[[ Records for the task open ]]

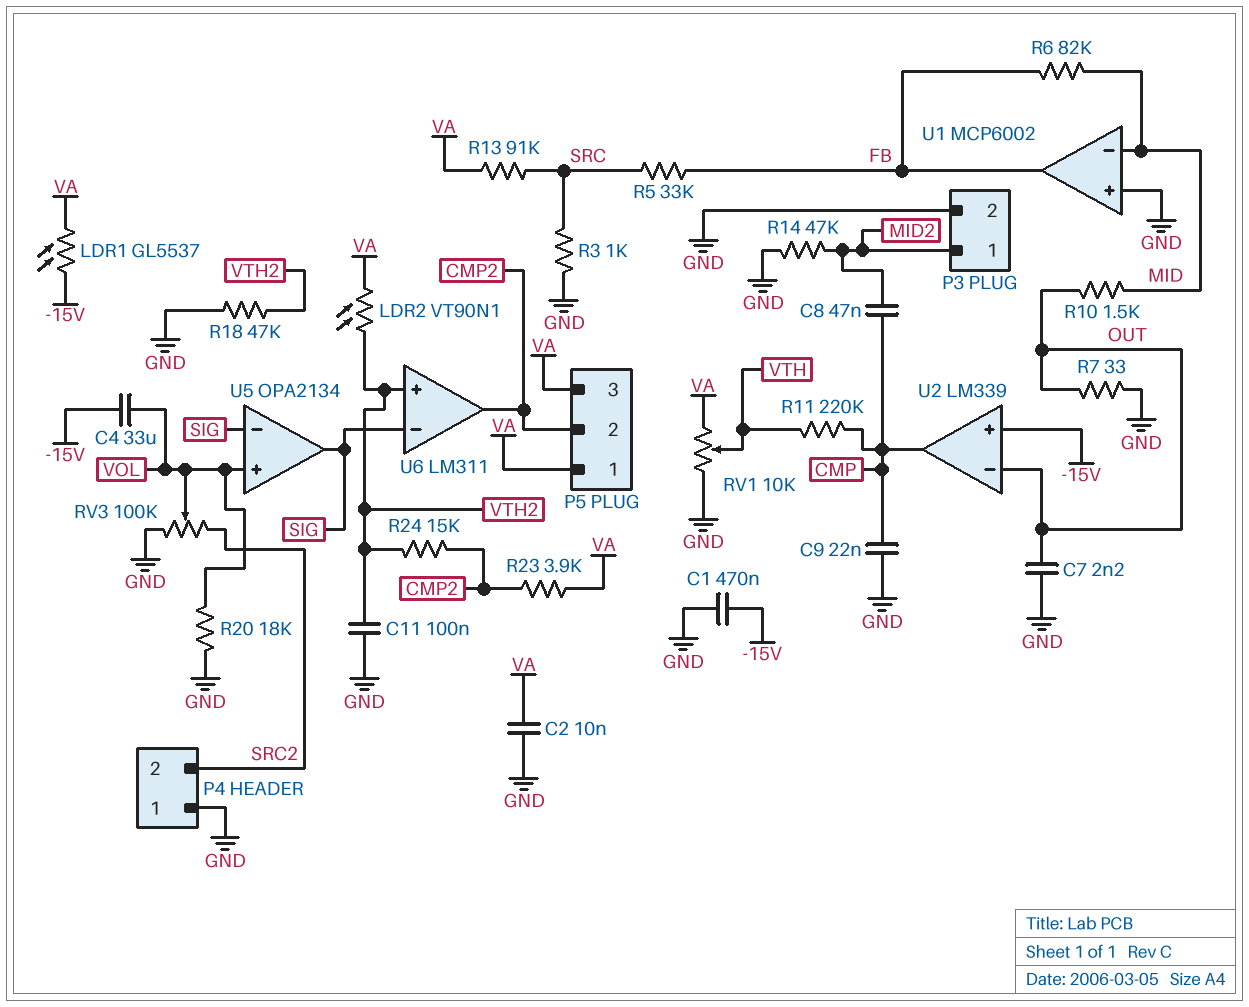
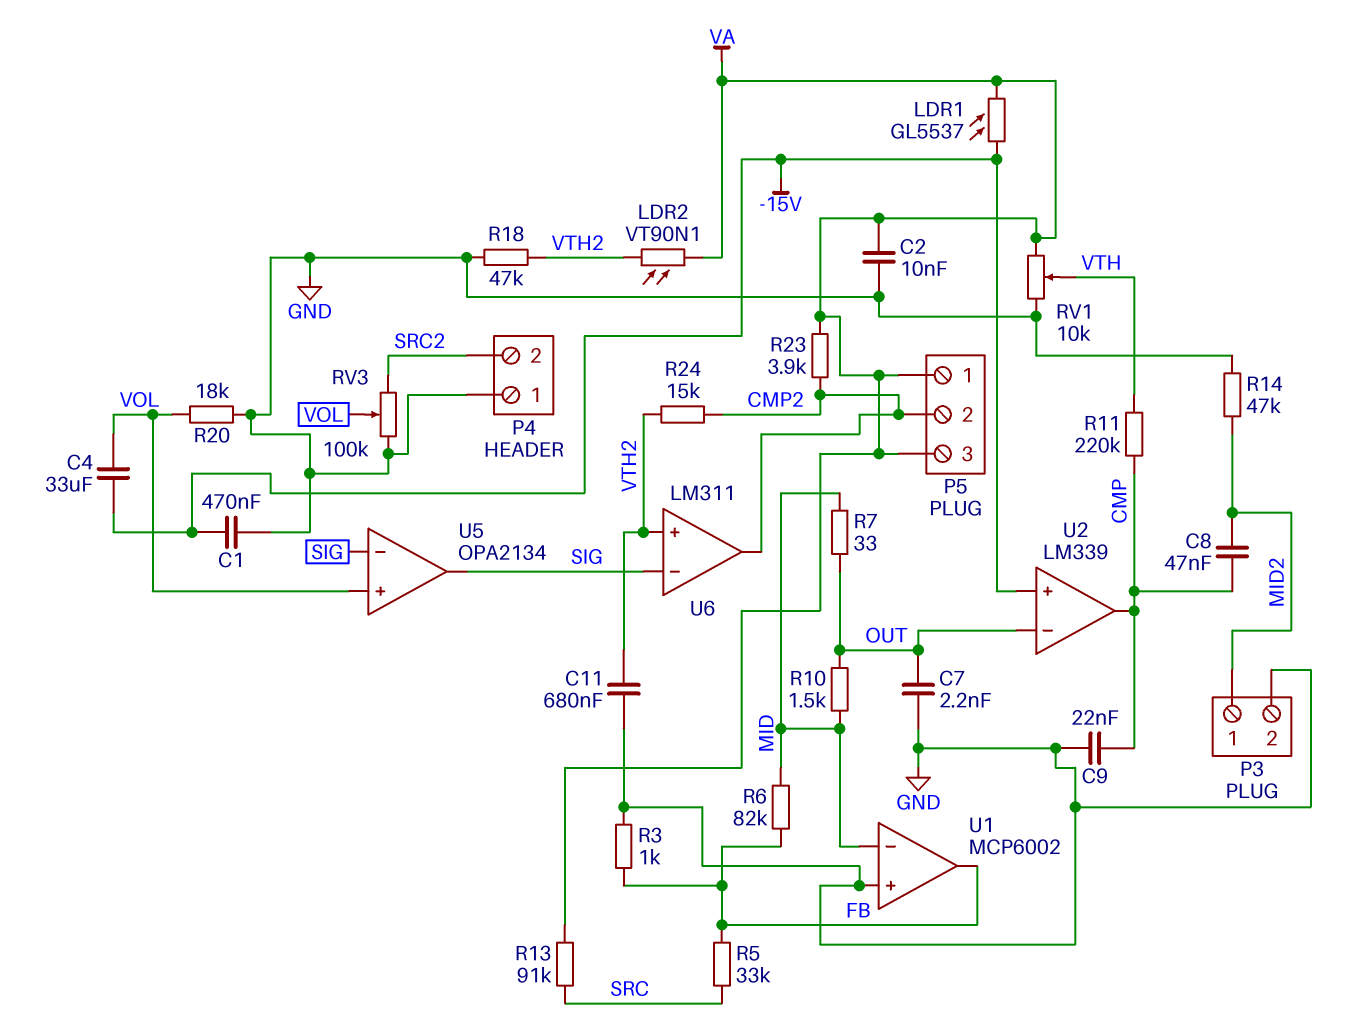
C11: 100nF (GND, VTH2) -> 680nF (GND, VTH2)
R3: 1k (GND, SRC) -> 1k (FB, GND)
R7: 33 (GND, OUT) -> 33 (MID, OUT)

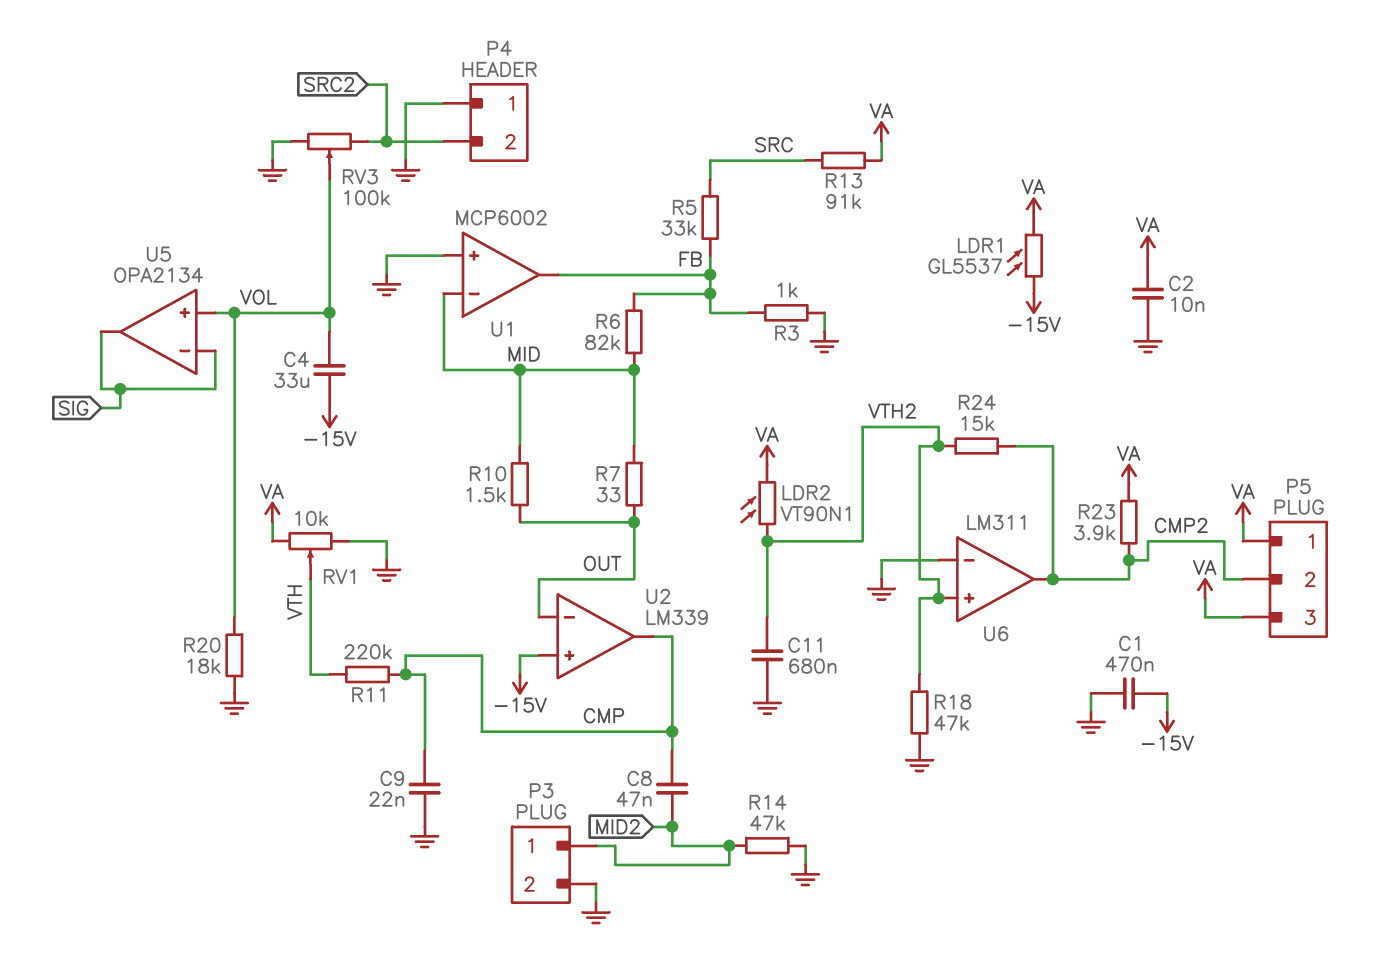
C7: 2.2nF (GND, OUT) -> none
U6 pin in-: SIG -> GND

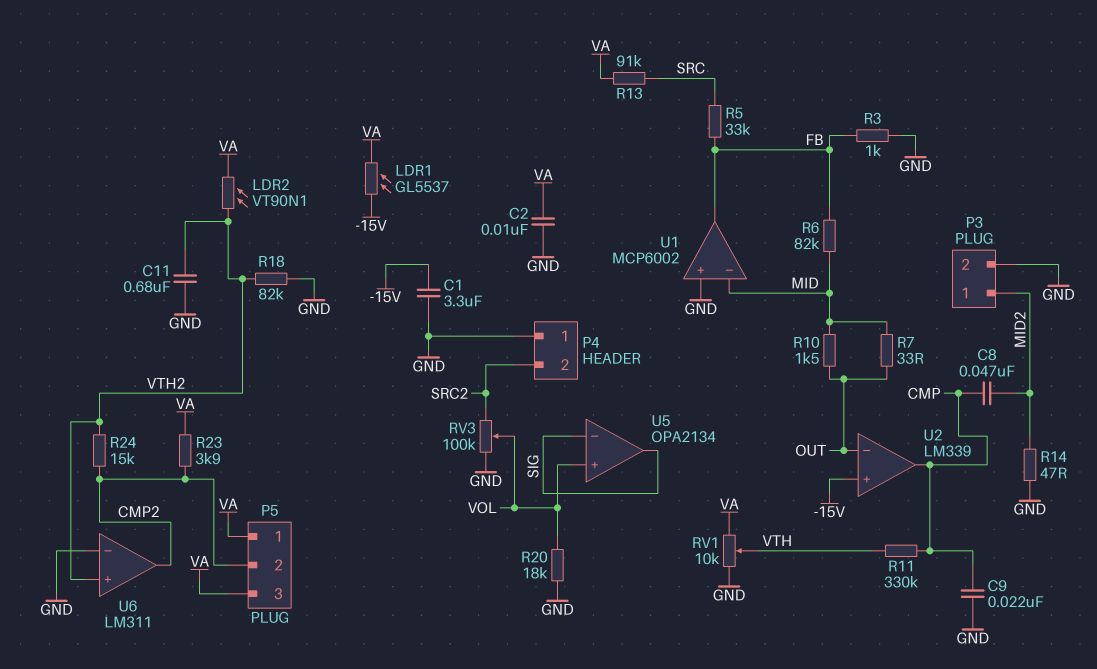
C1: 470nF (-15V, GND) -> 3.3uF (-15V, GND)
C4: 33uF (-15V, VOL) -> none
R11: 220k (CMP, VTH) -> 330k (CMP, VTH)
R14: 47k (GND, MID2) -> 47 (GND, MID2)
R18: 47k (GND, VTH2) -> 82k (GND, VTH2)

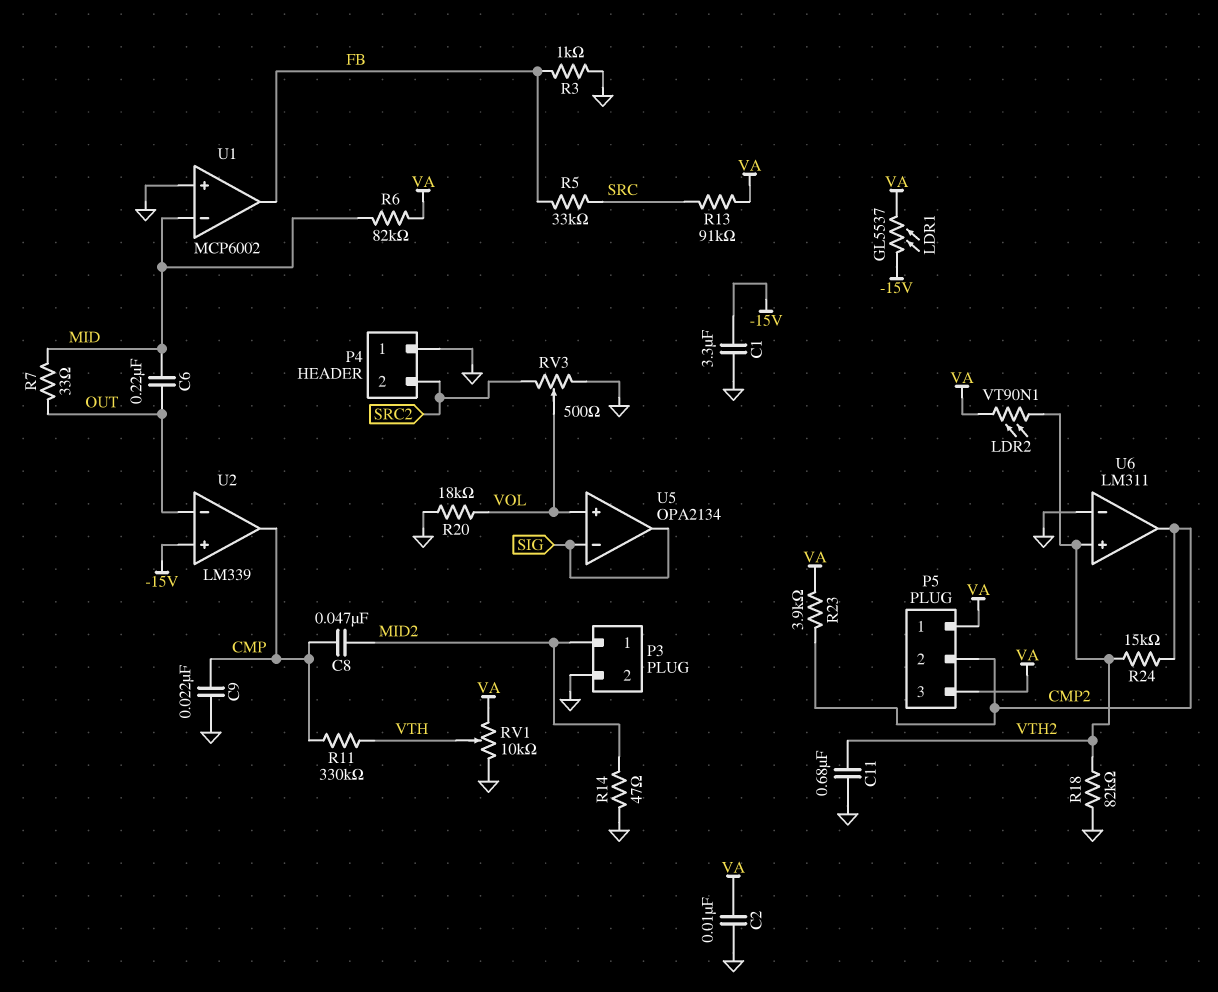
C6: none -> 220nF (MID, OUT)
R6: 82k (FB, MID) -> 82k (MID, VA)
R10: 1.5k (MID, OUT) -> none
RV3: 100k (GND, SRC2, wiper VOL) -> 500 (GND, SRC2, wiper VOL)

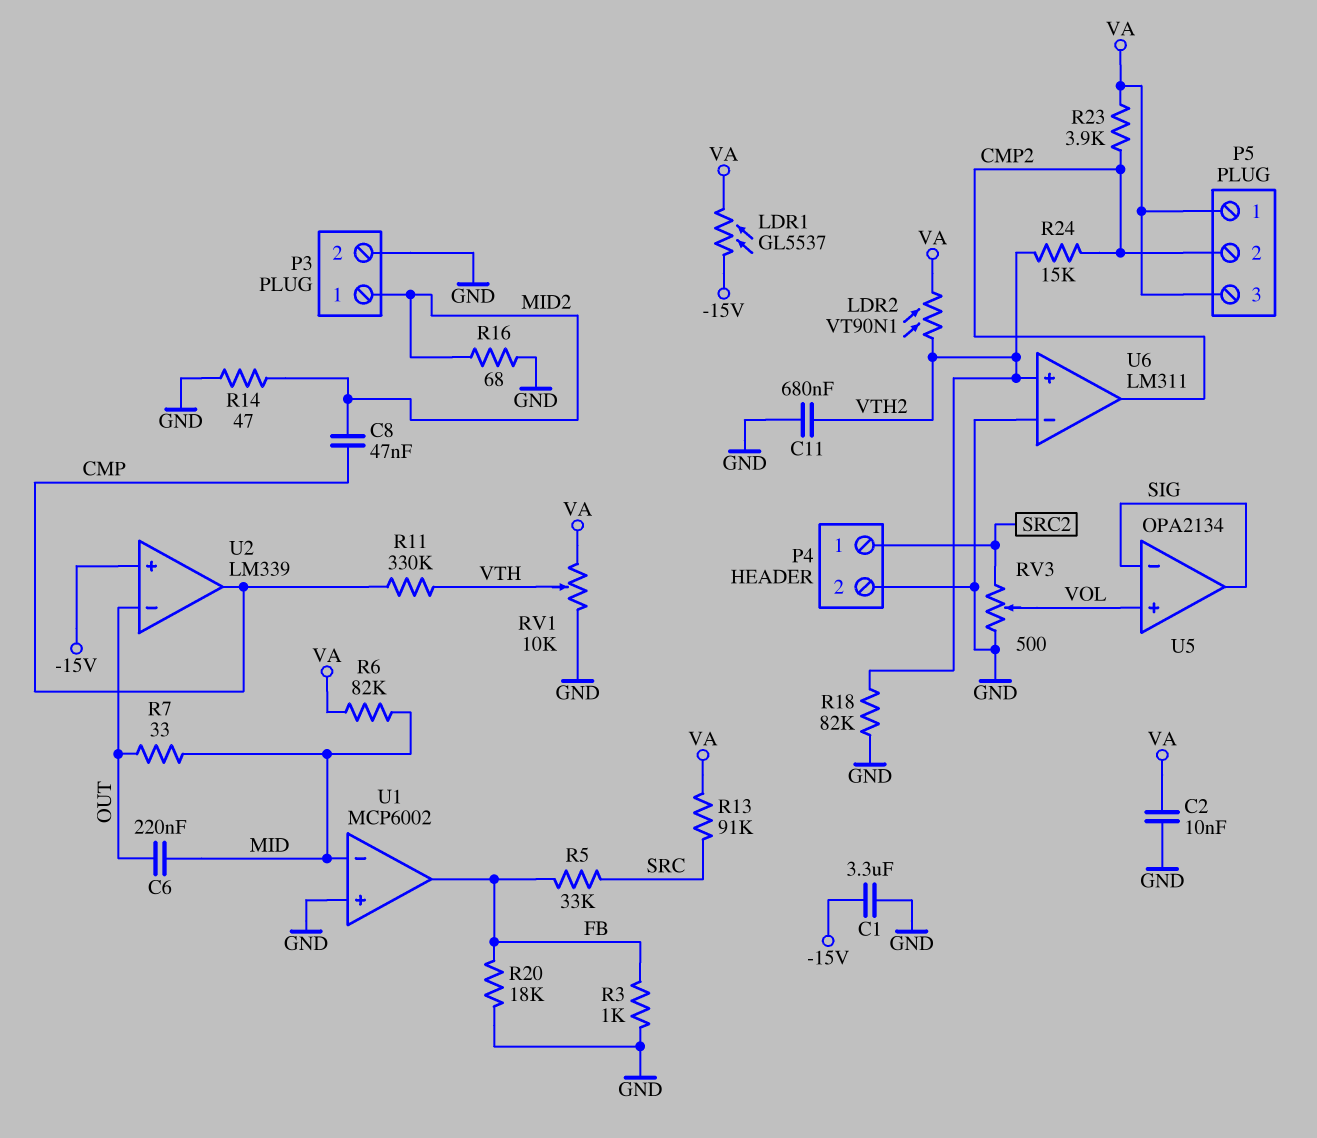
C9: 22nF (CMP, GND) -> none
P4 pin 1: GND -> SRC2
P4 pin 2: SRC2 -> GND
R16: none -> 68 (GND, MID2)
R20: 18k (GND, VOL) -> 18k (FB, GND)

[[ Records for the task closed ]]
[[ Records for the task open ]]

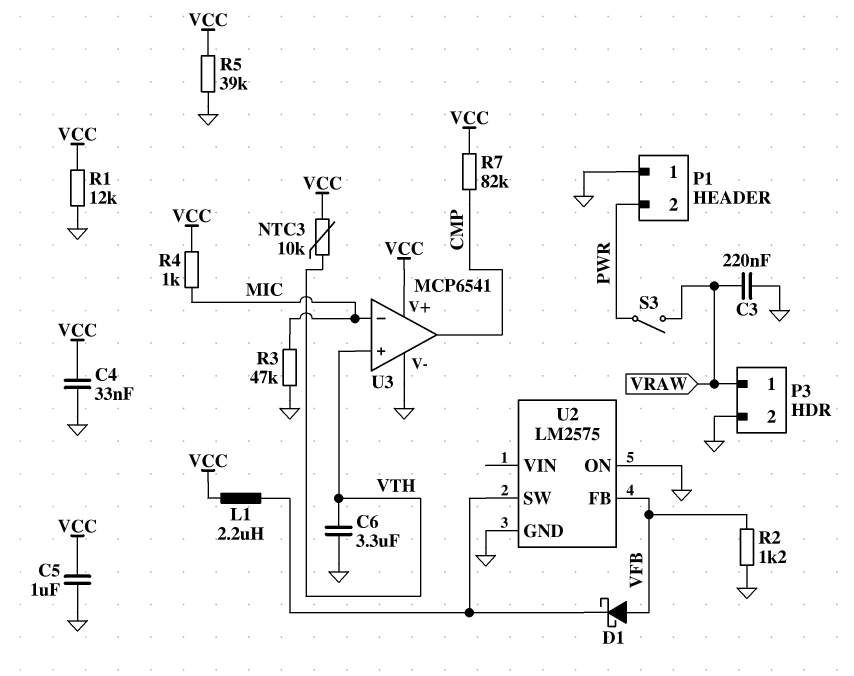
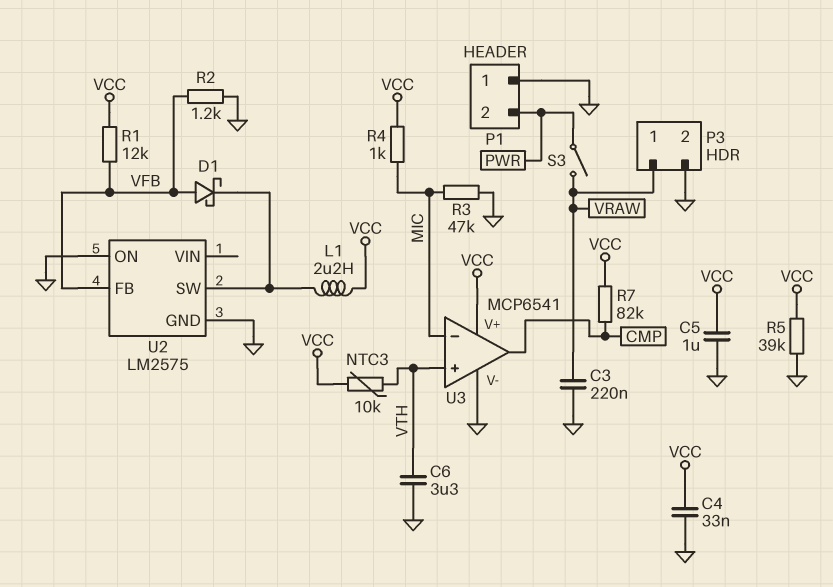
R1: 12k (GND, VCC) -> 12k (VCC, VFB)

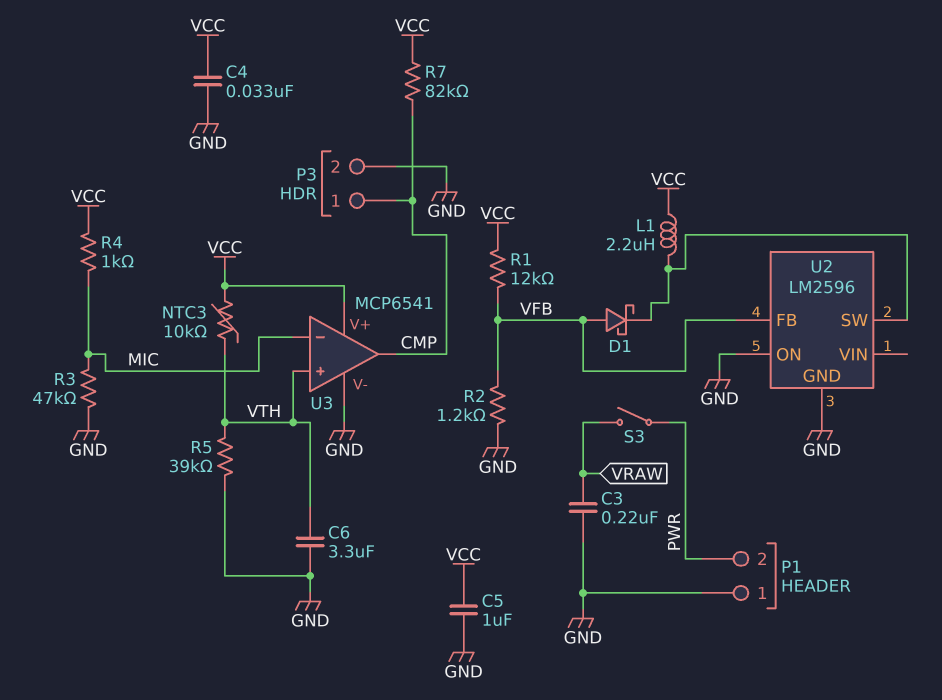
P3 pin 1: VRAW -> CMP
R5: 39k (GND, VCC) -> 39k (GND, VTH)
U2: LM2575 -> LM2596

[[ Records for the task closed ]]

About this exercise: Where the string "none" occurs in a line above, count that line, and report solely the final figure.

Answer to the problem: 6